Exercise data:
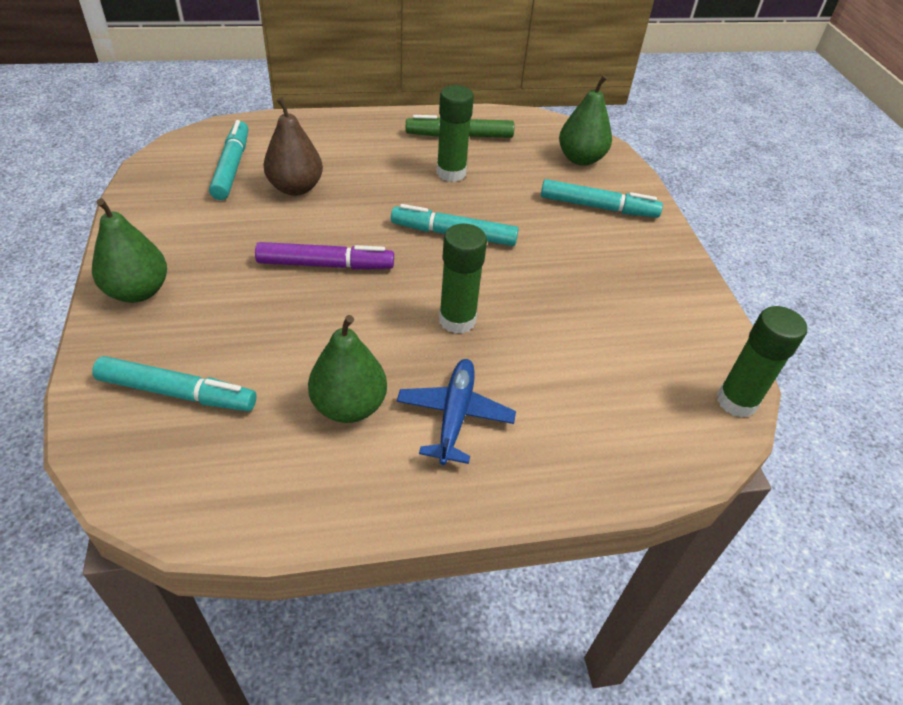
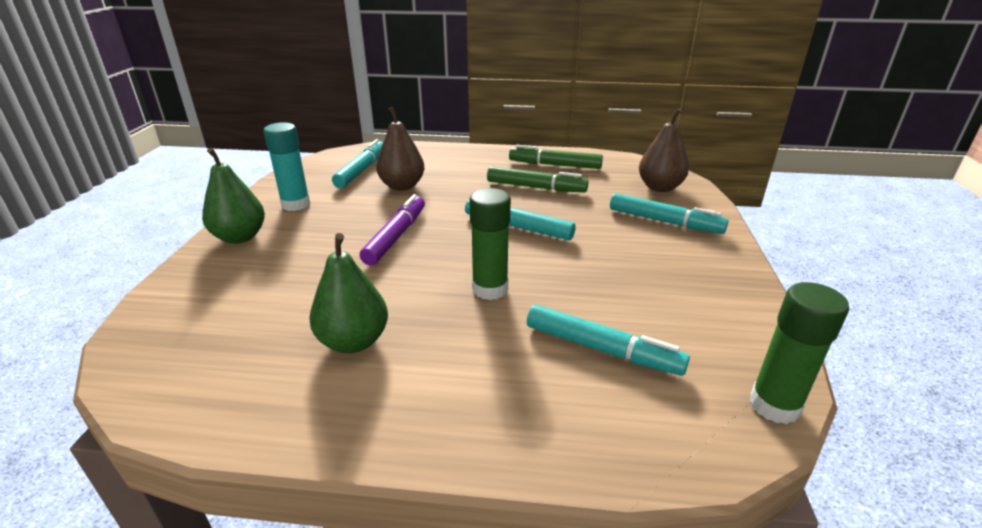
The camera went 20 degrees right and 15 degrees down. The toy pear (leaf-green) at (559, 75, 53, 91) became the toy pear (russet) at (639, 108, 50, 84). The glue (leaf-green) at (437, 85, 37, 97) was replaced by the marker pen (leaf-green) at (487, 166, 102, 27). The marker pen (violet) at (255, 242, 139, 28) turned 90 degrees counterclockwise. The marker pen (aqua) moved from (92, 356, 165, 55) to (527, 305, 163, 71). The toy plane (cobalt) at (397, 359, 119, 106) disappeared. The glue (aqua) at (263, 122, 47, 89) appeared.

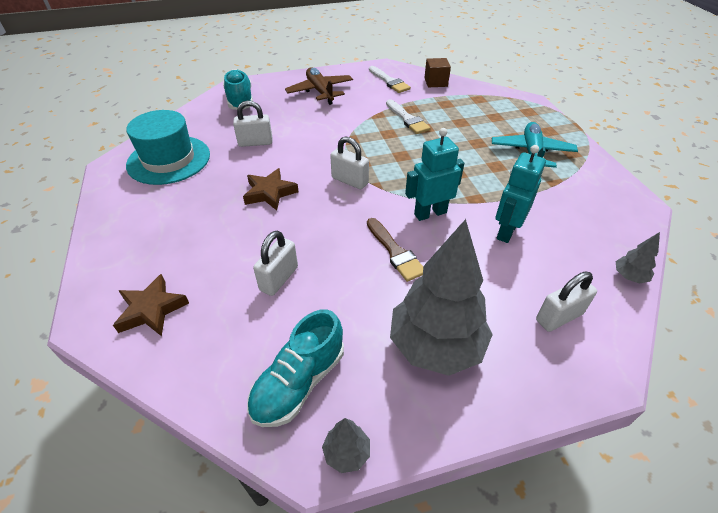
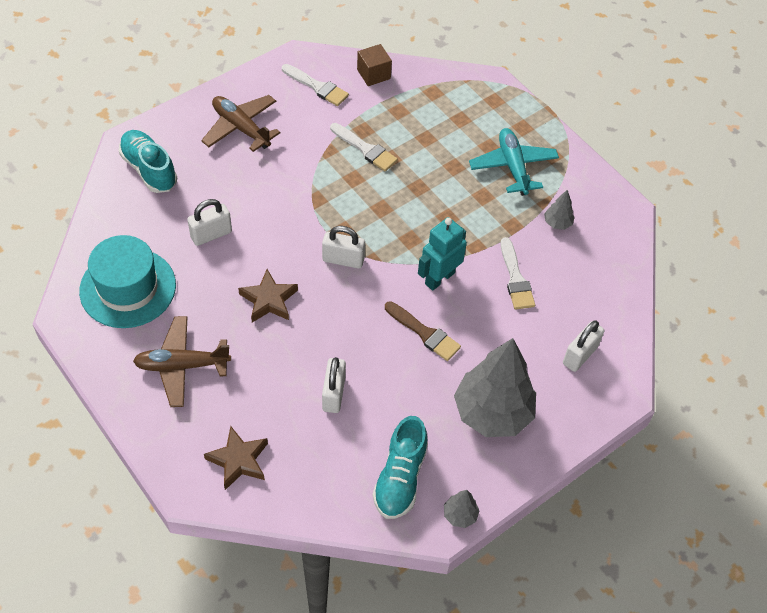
The camera went 25 degrees left and 10 degrees up. The toy robot (aqua) at (496, 145, 50, 98) was replaced by the paintbrush (white) at (501, 237, 34, 73). The fir tree (grey) moved from (616, 232, 44, 52) to (544, 190, 31, 40). The toy plane (russet) at (133, 316, 98, 91) appeared.

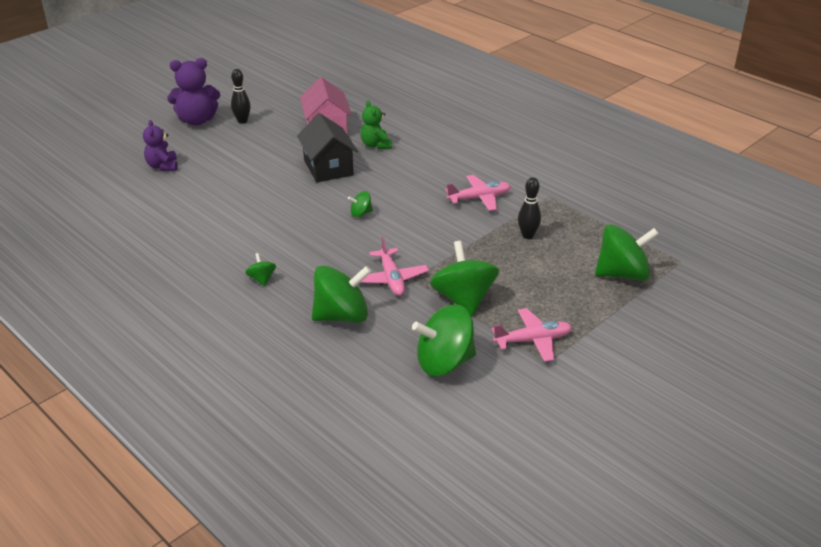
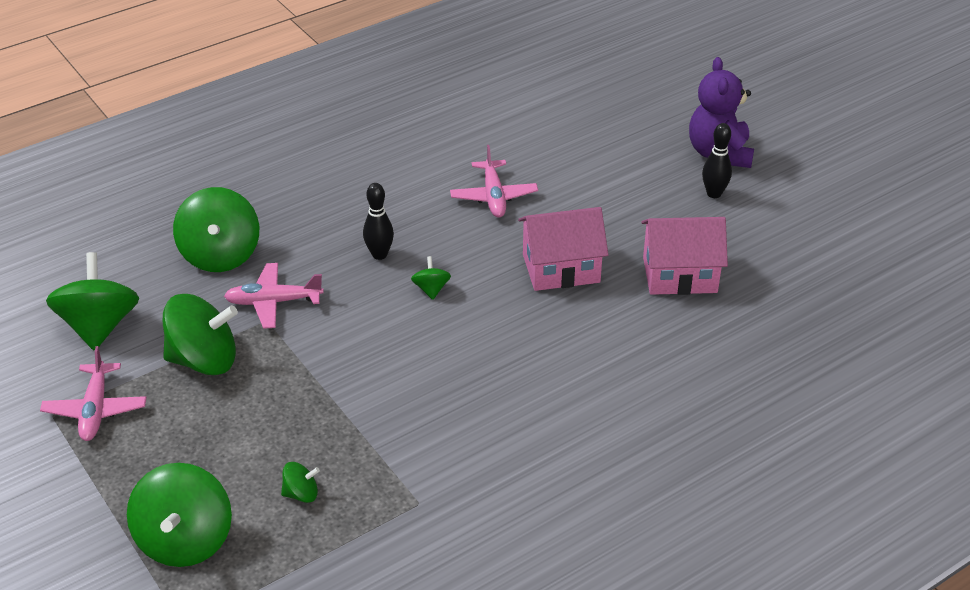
The camera went 100 degrees right and 5 degrees up. The teddy (leaf-green) at (360, 101, 32, 48) disappeared. The toy house (ebony) at (297, 113, 61, 69) became the toy house (pink) at (518, 207, 90, 84). The teddy (violet) at (143, 120, 35, 51) disappeared. The toy plane (pink) moved from (445, 175, 66, 36) to (450, 145, 88, 73). The bowling pin (ebony) moved from (518, 177, 23, 62) to (363, 183, 31, 77). The toy top (leaf-green) moved from (245, 253, 31, 33) to (281, 462, 39, 41).

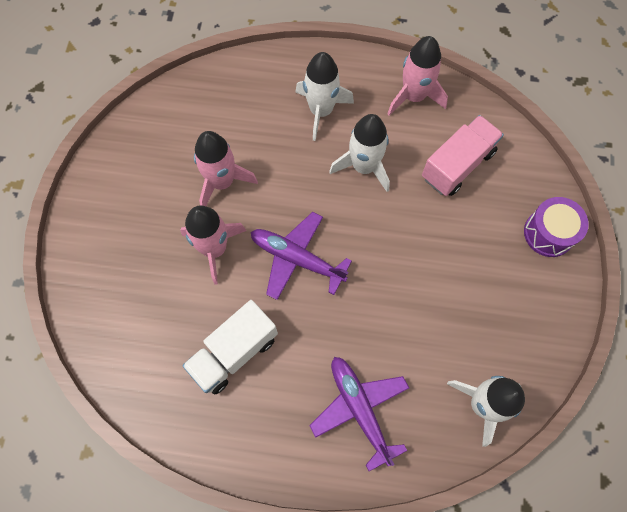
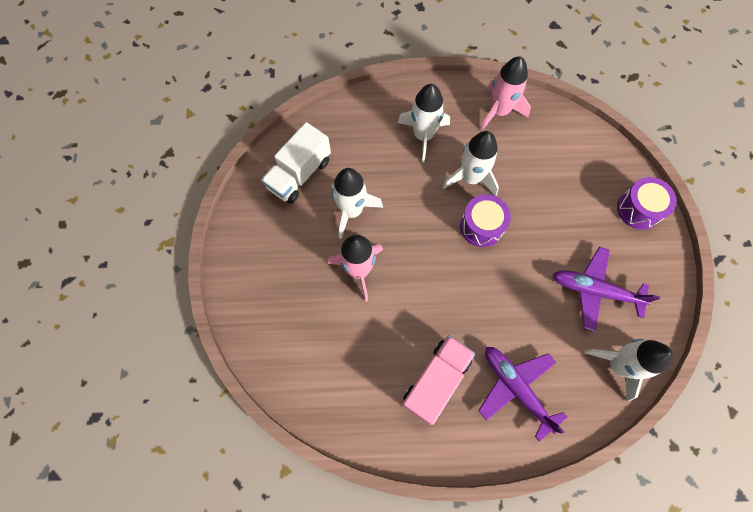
The camera went 10 degrees left and 0 degrees up. The lorry (pink) moved from (422, 115, 82, 81) to (402, 335, 74, 90). The spaceship (pink) at (194, 131, 64, 75) became the spaceship (white) at (332, 168, 51, 71). The toy plane (violet) moved from (250, 212, 102, 88) to (552, 247, 108, 84). The lorry (white) moved from (182, 300, 96, 95) to (261, 122, 70, 82). The snare drum (violet) at (460, 194, 51, 53) appeared.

Task prompt: An exact copy of the listing is required, excluding any pictures.

Solved problem:
The camera went 20 degrees right and 15 degrees down. The toy pear (leaf-green) at (559, 75, 53, 91) became the toy pear (russet) at (639, 108, 50, 84). The glue (leaf-green) at (437, 85, 37, 97) was replaced by the marker pen (leaf-green) at (487, 166, 102, 27). The marker pen (violet) at (255, 242, 139, 28) turned 90 degrees counterclockwise. The marker pen (aqua) moved from (92, 356, 165, 55) to (527, 305, 163, 71). The toy plane (cobalt) at (397, 359, 119, 106) disappeared. The glue (aqua) at (263, 122, 47, 89) appeared.

The camera went 25 degrees left and 10 degrees up. The toy robot (aqua) at (496, 145, 50, 98) was replaced by the paintbrush (white) at (501, 237, 34, 73). The fir tree (grey) moved from (616, 232, 44, 52) to (544, 190, 31, 40). The toy plane (russet) at (133, 316, 98, 91) appeared.

The camera went 100 degrees right and 5 degrees up. The teddy (leaf-green) at (360, 101, 32, 48) disappeared. The toy house (ebony) at (297, 113, 61, 69) became the toy house (pink) at (518, 207, 90, 84). The teddy (violet) at (143, 120, 35, 51) disappeared. The toy plane (pink) moved from (445, 175, 66, 36) to (450, 145, 88, 73). The bowling pin (ebony) moved from (518, 177, 23, 62) to (363, 183, 31, 77). The toy top (leaf-green) moved from (245, 253, 31, 33) to (281, 462, 39, 41).

The camera went 10 degrees left and 0 degrees up. The lorry (pink) moved from (422, 115, 82, 81) to (402, 335, 74, 90). The spaceship (pink) at (194, 131, 64, 75) became the spaceship (white) at (332, 168, 51, 71). The toy plane (violet) moved from (250, 212, 102, 88) to (552, 247, 108, 84). The lorry (white) moved from (182, 300, 96, 95) to (261, 122, 70, 82). The snare drum (violet) at (460, 194, 51, 53) appeared.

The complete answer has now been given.